Exercise:
Where a picture appears, leave it out; copy everything else in the records exactly.

Task material:

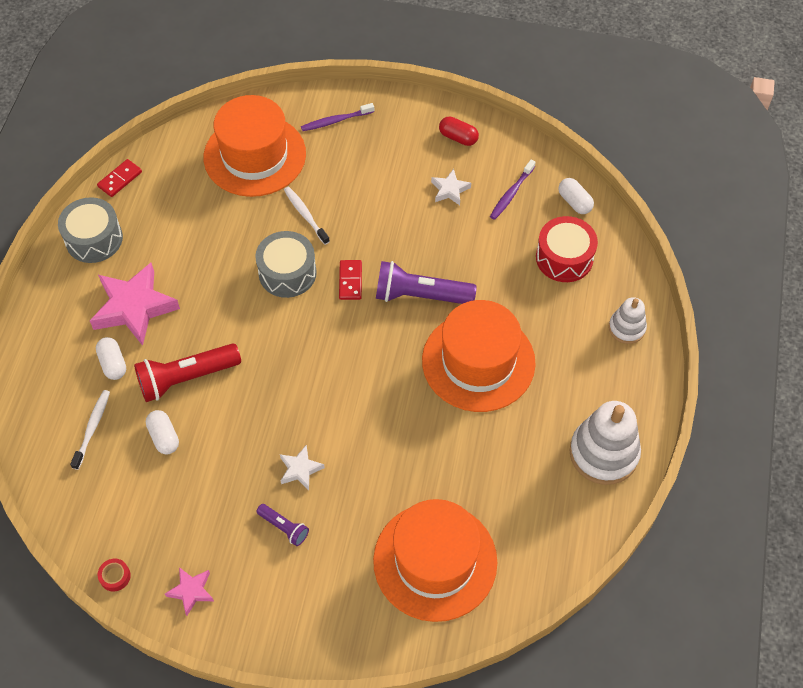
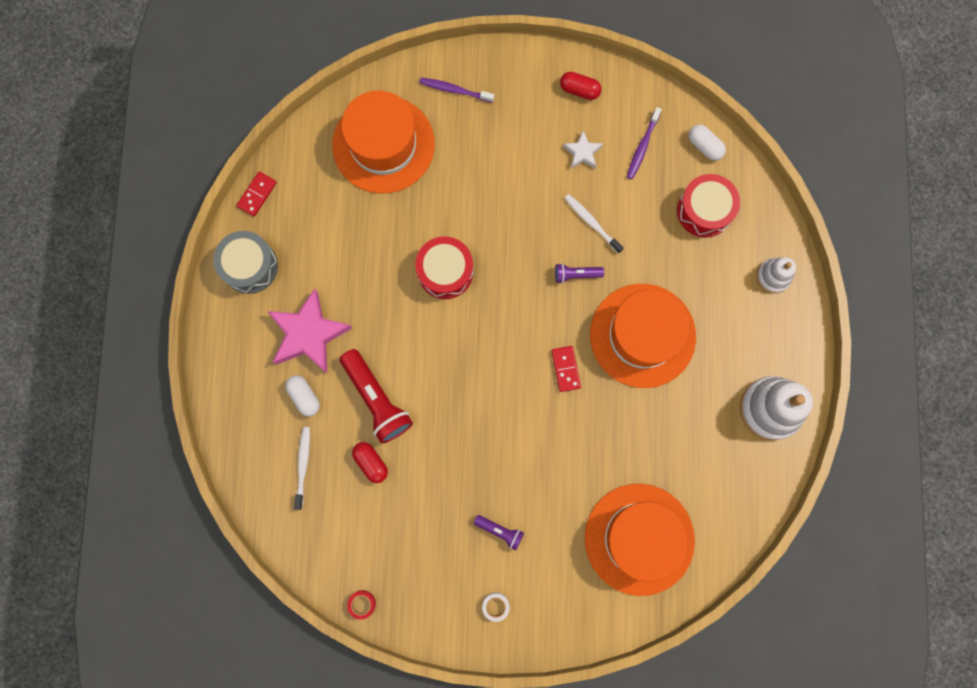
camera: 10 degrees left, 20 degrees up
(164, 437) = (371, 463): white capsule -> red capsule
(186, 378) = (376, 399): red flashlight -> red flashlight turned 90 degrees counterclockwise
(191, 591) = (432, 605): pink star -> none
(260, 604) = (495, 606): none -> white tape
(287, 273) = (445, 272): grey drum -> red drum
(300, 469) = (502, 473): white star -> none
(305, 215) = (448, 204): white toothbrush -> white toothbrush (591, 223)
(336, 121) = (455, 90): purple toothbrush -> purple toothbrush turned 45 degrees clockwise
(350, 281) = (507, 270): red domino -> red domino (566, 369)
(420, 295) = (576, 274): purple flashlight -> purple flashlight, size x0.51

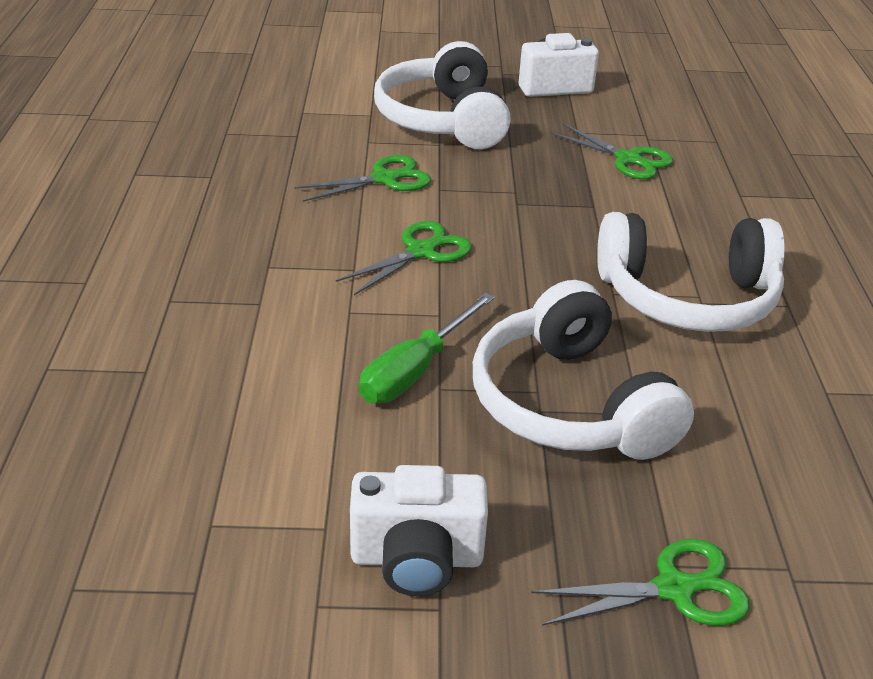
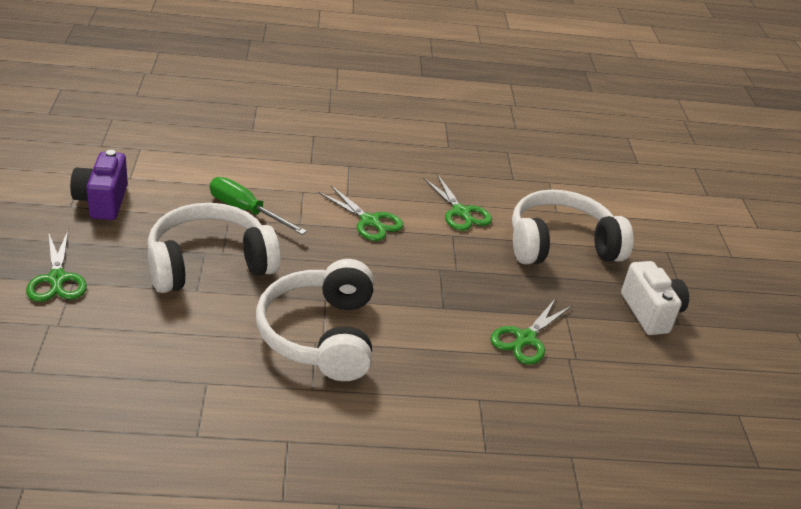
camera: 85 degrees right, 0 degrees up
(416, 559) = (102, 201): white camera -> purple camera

Output of the task:
camera: 10 degrees left, 20 degrees up
(164, 437) = (371, 463): white capsule -> red capsule
(186, 378) = (376, 399): red flashlight -> red flashlight turned 90 degrees counterclockwise
(191, 591) = (432, 605): pink star -> none
(260, 604) = (495, 606): none -> white tape
(287, 273) = (445, 272): grey drum -> red drum
(300, 469) = (502, 473): white star -> none
(305, 215) = (448, 204): white toothbrush -> white toothbrush (591, 223)
(336, 121) = (455, 90): purple toothbrush -> purple toothbrush turned 45 degrees clockwise
(350, 281) = (507, 270): red domino -> red domino (566, 369)
(420, 295) = (576, 274): purple flashlight -> purple flashlight, size x0.51

camera: 85 degrees right, 0 degrees up
(416, 559) = (102, 201): white camera -> purple camera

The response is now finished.